[Start of Attachment]

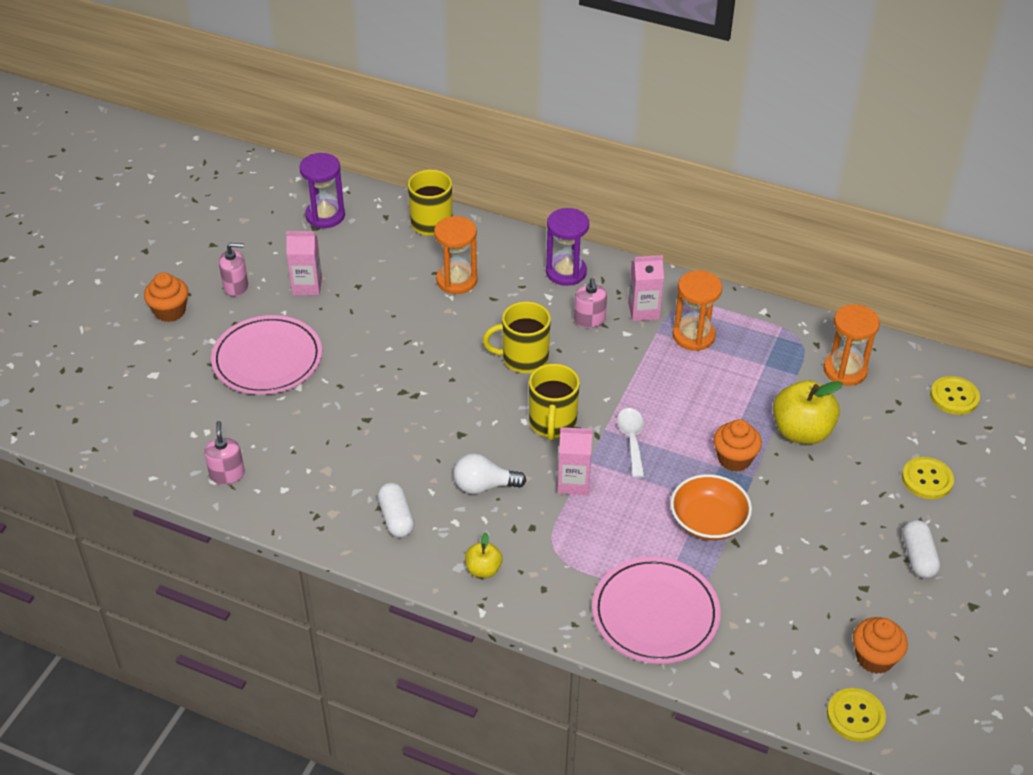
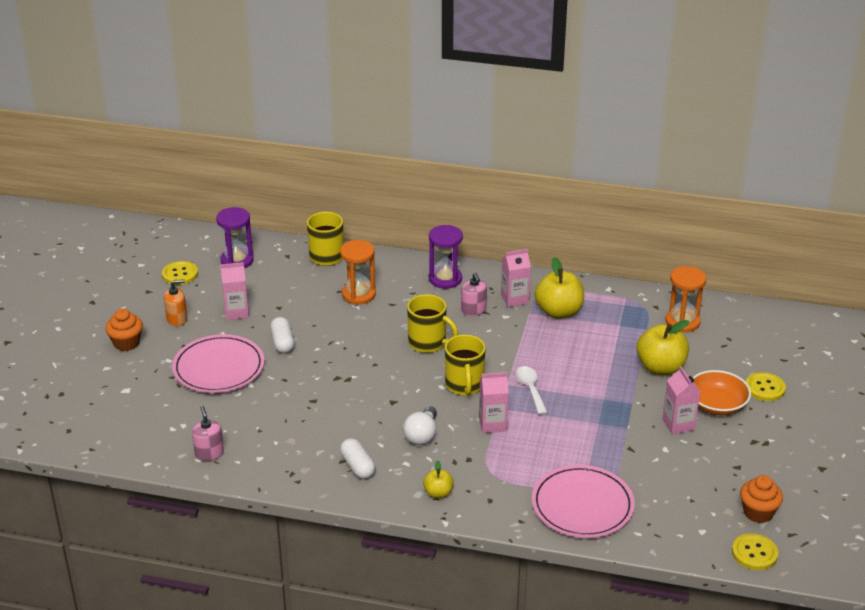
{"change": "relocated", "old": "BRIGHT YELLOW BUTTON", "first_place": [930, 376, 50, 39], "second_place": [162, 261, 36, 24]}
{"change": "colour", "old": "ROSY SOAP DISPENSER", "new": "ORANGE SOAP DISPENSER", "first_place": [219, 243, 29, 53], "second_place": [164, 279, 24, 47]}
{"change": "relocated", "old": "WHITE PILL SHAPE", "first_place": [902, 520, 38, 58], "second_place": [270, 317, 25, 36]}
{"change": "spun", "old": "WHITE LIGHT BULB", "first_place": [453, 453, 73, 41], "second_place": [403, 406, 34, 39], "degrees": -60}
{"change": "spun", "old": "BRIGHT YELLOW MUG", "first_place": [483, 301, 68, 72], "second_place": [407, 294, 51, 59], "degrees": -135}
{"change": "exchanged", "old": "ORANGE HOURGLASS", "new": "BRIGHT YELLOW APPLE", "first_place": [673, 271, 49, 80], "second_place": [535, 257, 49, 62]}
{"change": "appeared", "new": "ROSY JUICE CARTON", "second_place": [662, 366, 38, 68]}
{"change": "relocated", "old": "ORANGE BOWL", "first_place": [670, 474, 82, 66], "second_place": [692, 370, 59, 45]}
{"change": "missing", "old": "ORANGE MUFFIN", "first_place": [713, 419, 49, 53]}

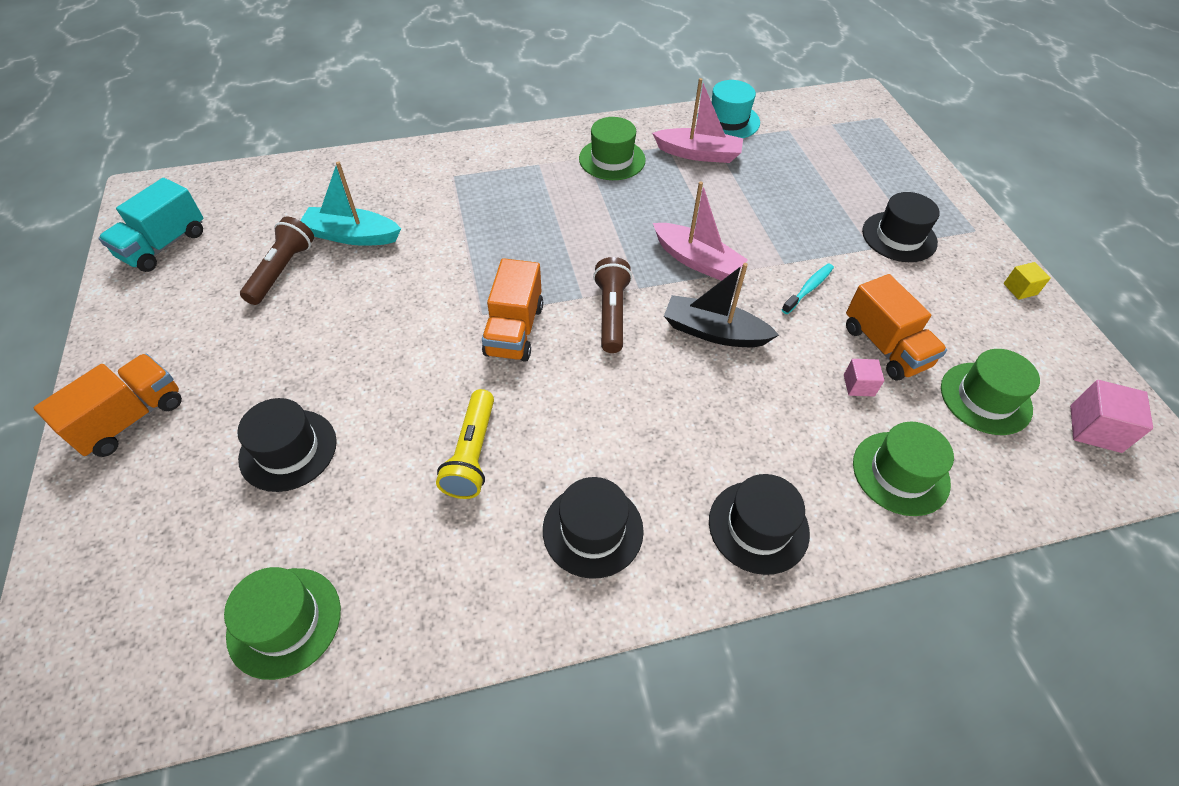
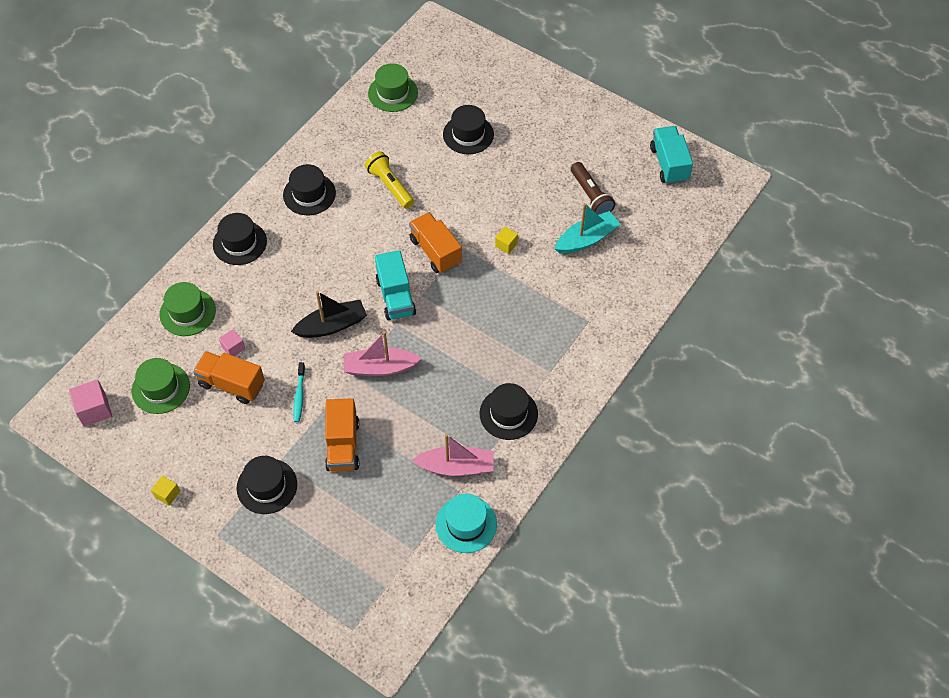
{"change": "relocated", "old": "ORANGE TOY TRUCK", "first_place": [34, 354, 148, 103], "second_place": [325, 398, 34, 74]}
{"change": "exchanged", "old": "RUSSET TORCH", "new": "TURQUOISE TOY TRUCK", "first_place": [593, 257, 39, 96], "second_place": [375, 250, 41, 70]}
{"change": "spun", "old": "ROSY TOY BOAT", "first_place": [652, 78, 91, 85], "second_place": [412, 434, 82, 42], "degrees": -150}
{"change": "colour", "old": "LEAF-GREEN HAT", "new": "JET-BLACK HAT", "first_place": [579, 117, 67, 63], "second_place": [480, 383, 58, 57]}
{"change": "appeared", "new": "BRIGHT YELLOW CUBE", "second_place": [495, 227, 23, 27]}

[End of Attachment]

Where the string "WHITE" appears in a line of the entries above, return that line.

SOLUTION TO THIS PROBLEM:
{"change": "relocated", "old": "WHITE PILL SHAPE", "first_place": [902, 520, 38, 58], "second_place": [270, 317, 25, 36]}
{"change": "spun", "old": "WHITE LIGHT BULB", "first_place": [453, 453, 73, 41], "second_place": [403, 406, 34, 39], "degrees": -60}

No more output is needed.